* _ABOUT THIS TASK_:
Every entry below has to appear again in your reply, word for word, but no picture may.
=== Section Start ===
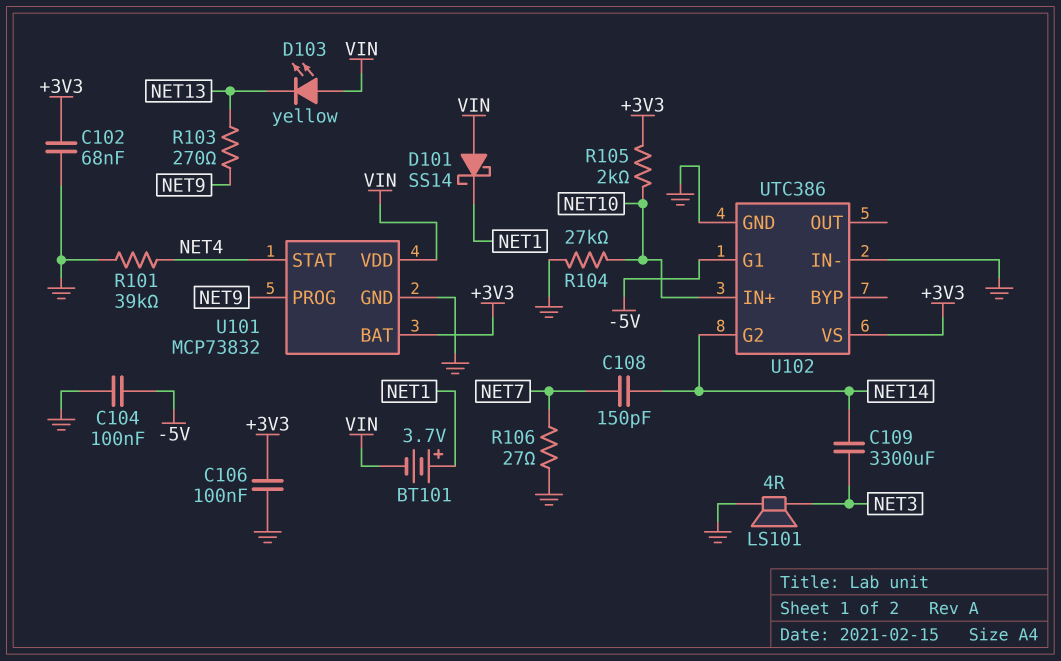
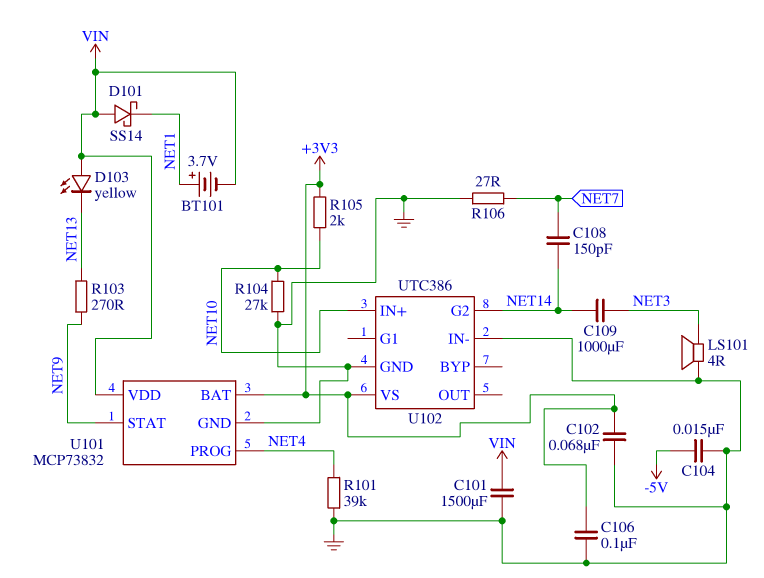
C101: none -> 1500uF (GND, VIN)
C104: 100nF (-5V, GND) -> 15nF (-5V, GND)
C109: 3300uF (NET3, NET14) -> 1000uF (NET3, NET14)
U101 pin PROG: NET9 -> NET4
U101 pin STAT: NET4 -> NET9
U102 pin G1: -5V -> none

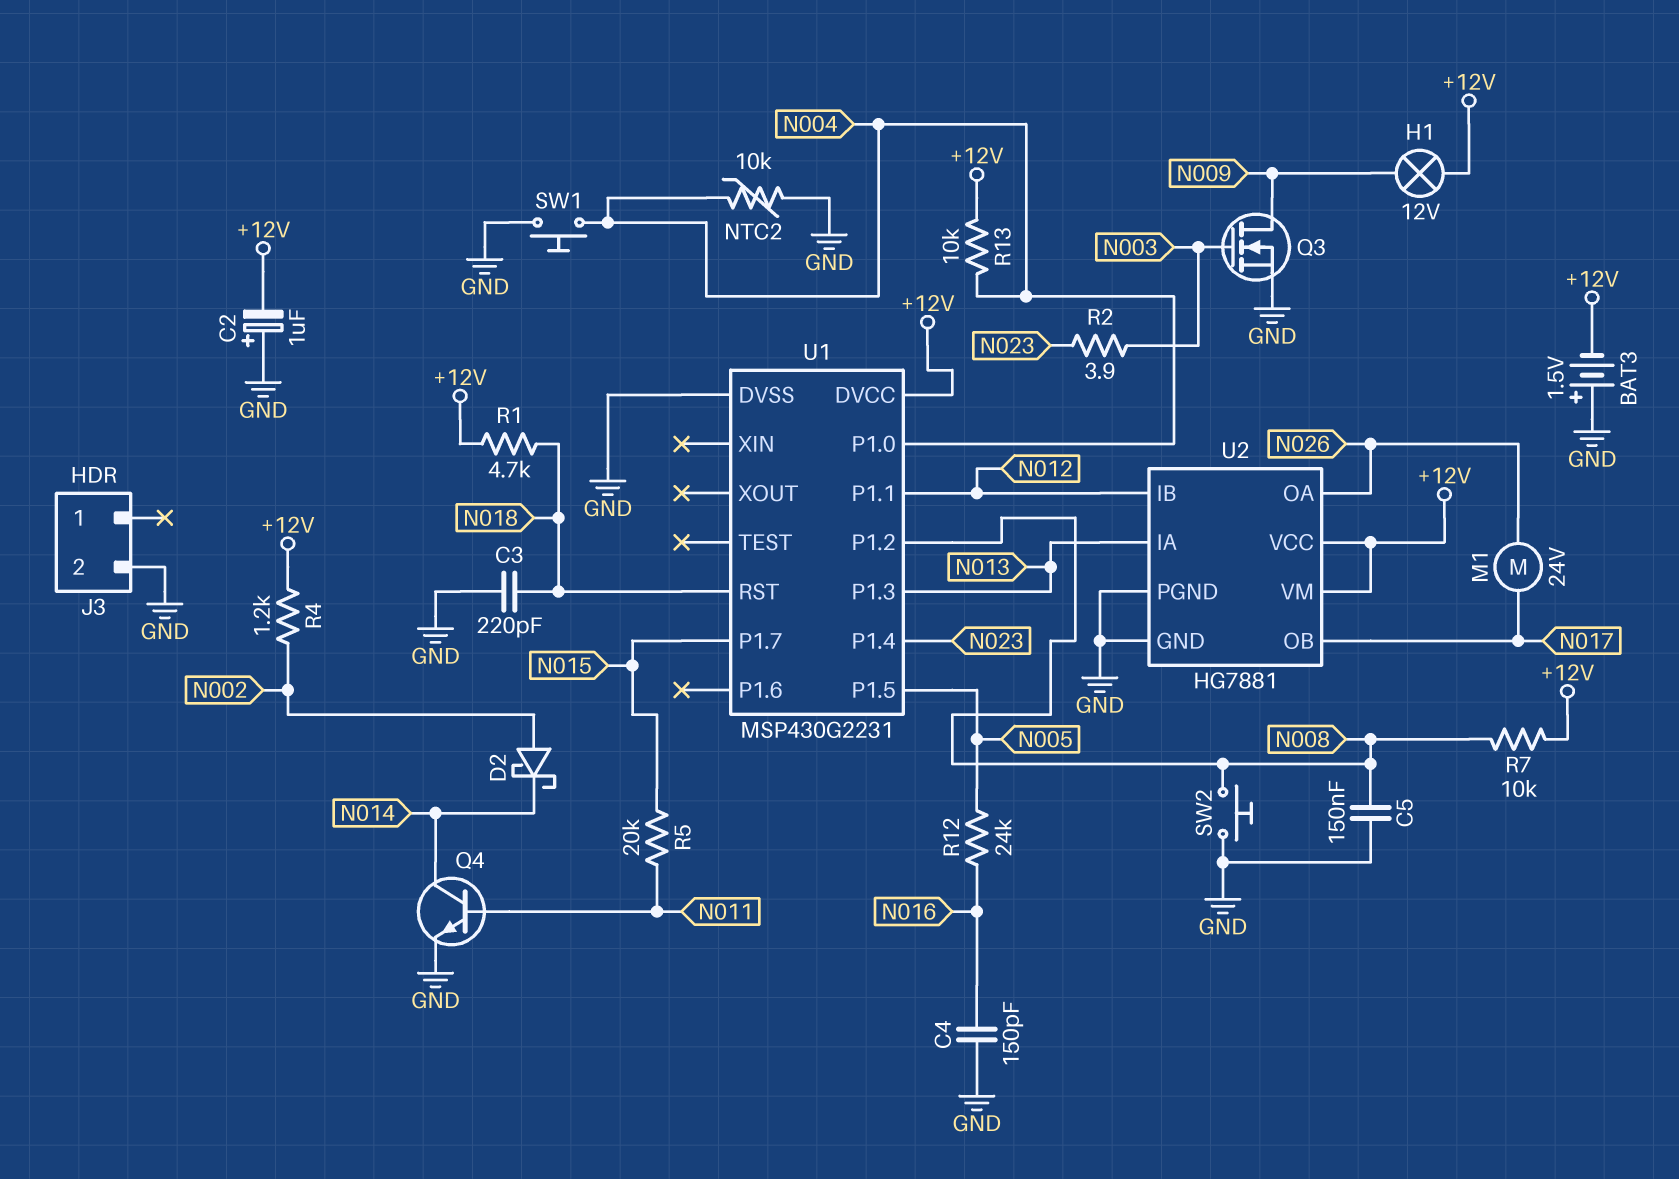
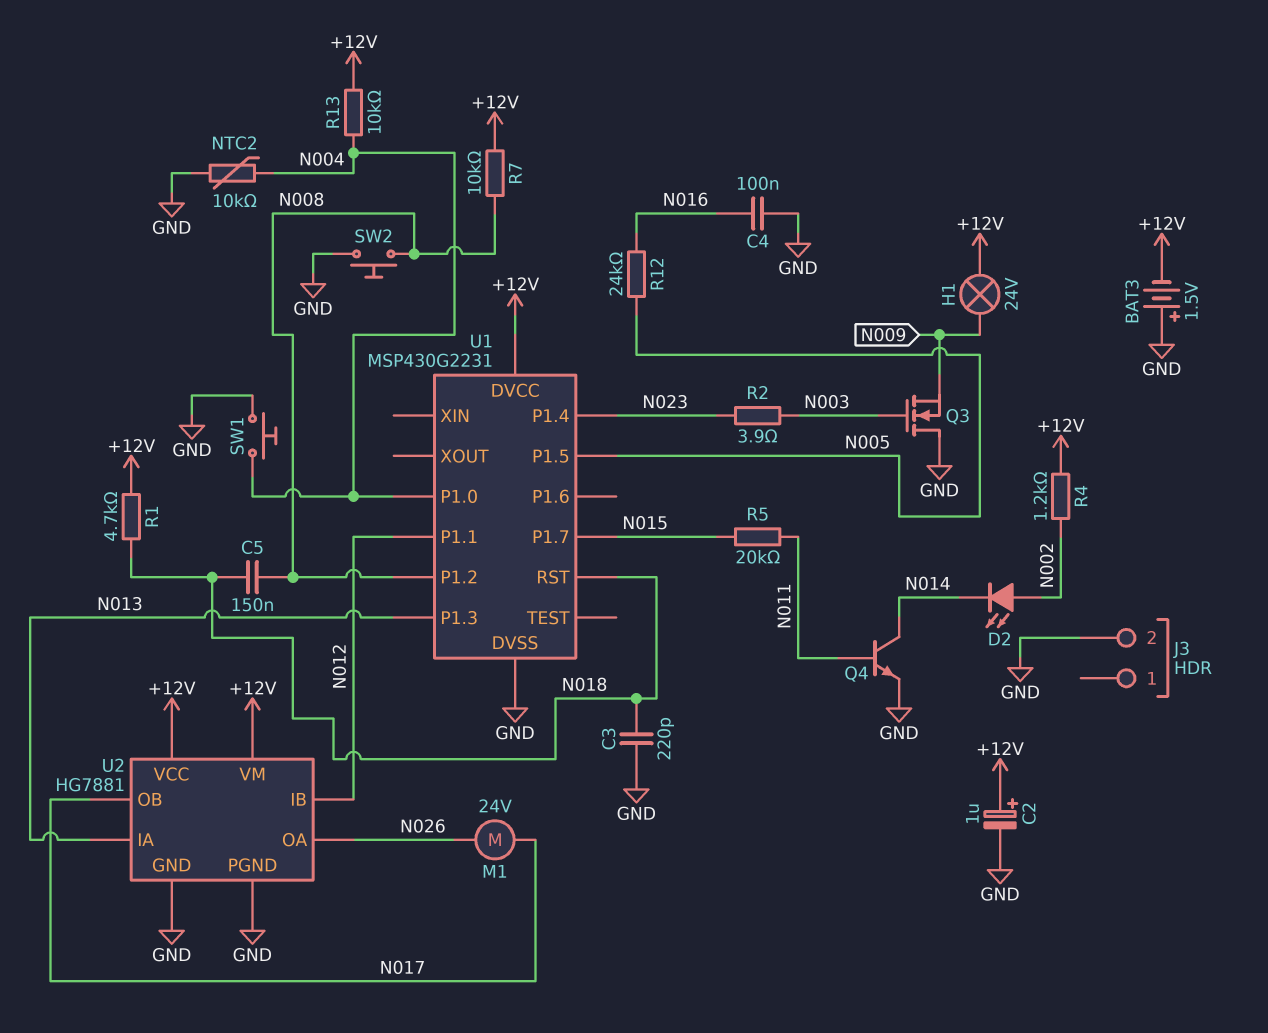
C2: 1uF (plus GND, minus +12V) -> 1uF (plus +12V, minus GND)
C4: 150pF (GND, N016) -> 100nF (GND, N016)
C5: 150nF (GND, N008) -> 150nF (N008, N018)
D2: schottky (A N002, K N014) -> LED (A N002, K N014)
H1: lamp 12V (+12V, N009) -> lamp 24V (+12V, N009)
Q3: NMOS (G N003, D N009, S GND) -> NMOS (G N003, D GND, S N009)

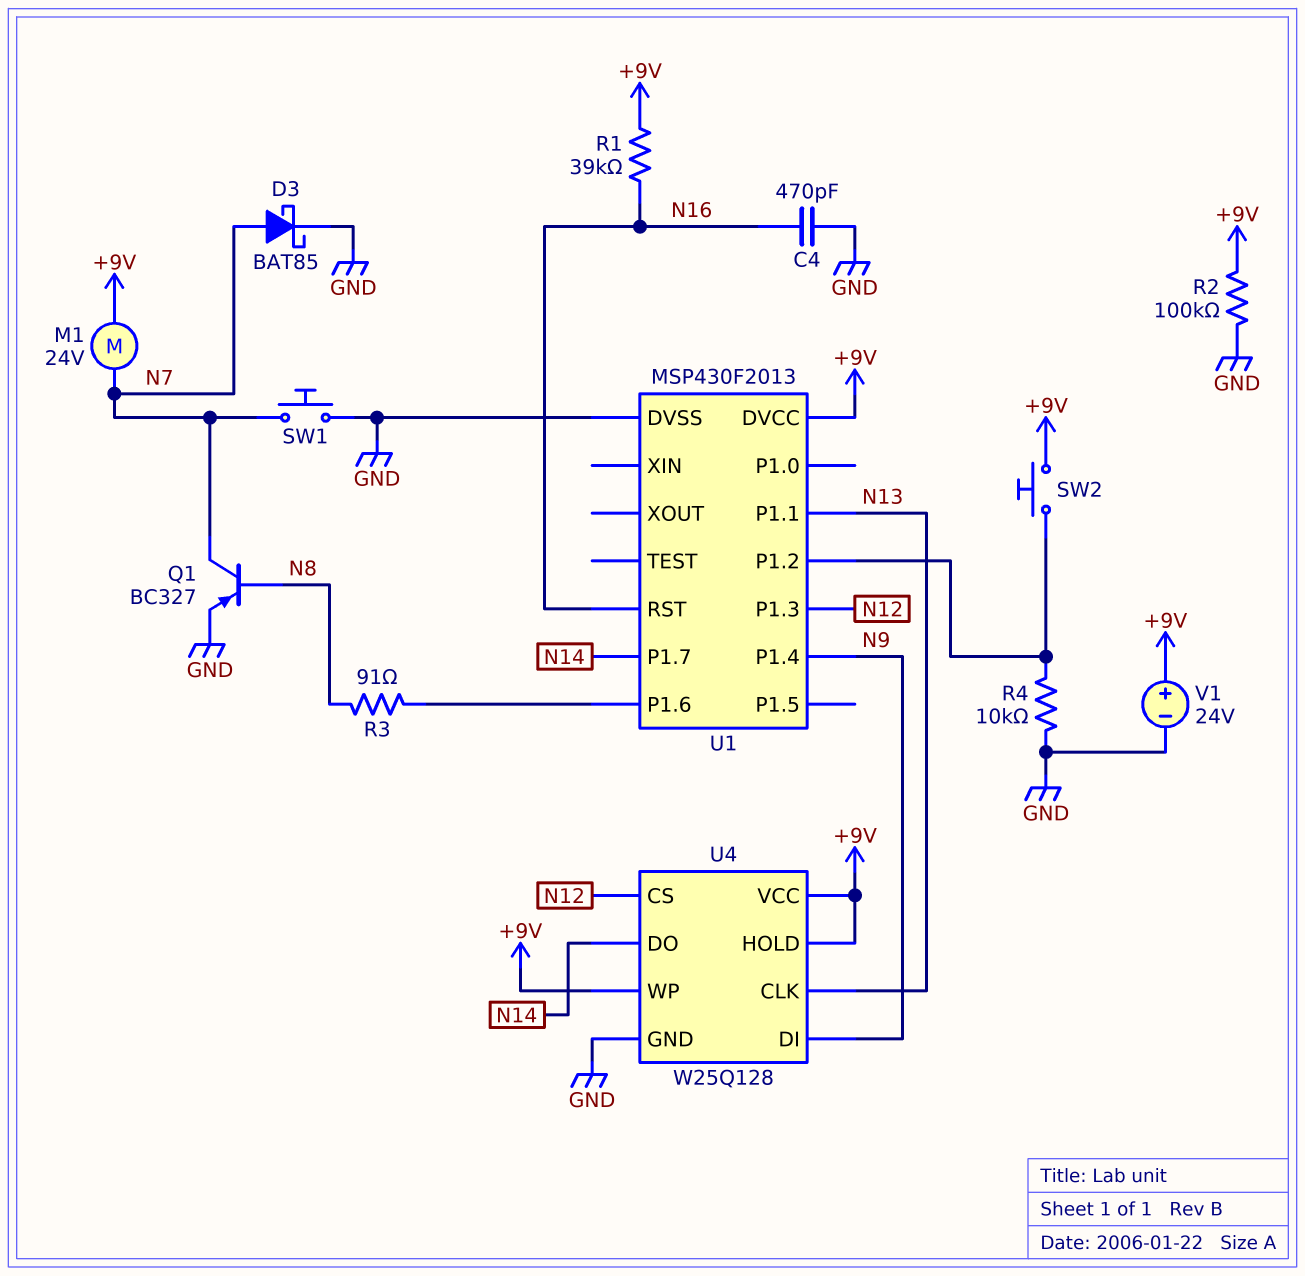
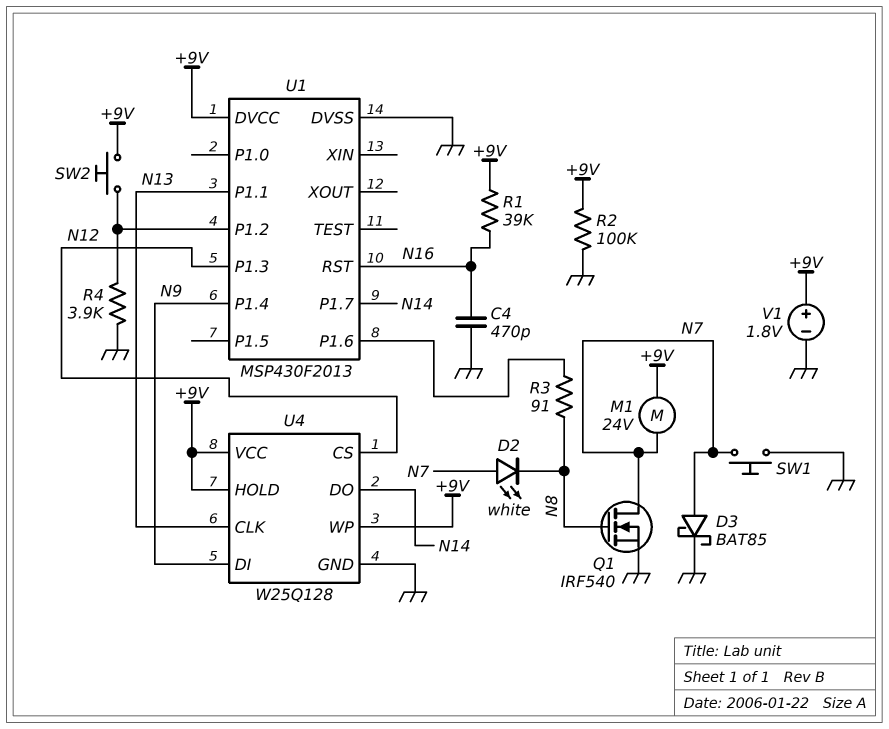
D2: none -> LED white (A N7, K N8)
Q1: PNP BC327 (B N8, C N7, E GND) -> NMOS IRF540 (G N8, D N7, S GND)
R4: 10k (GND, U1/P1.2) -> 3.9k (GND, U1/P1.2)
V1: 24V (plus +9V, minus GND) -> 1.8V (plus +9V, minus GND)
=== Section End ===
* _ANSWER BELOW_:
C101: none -> 1500uF (GND, VIN)
C104: 100nF (-5V, GND) -> 15nF (-5V, GND)
C109: 3300uF (NET3, NET14) -> 1000uF (NET3, NET14)
U101 pin PROG: NET9 -> NET4
U101 pin STAT: NET4 -> NET9
U102 pin G1: -5V -> none

C2: 1uF (plus GND, minus +12V) -> 1uF (plus +12V, minus GND)
C4: 150pF (GND, N016) -> 100nF (GND, N016)
C5: 150nF (GND, N008) -> 150nF (N008, N018)
D2: schottky (A N002, K N014) -> LED (A N002, K N014)
H1: lamp 12V (+12V, N009) -> lamp 24V (+12V, N009)
Q3: NMOS (G N003, D N009, S GND) -> NMOS (G N003, D GND, S N009)

D2: none -> LED white (A N7, K N8)
Q1: PNP BC327 (B N8, C N7, E GND) -> NMOS IRF540 (G N8, D N7, S GND)
R4: 10k (GND, U1/P1.2) -> 3.9k (GND, U1/P1.2)
V1: 24V (plus +9V, minus GND) -> 1.8V (plus +9V, minus GND)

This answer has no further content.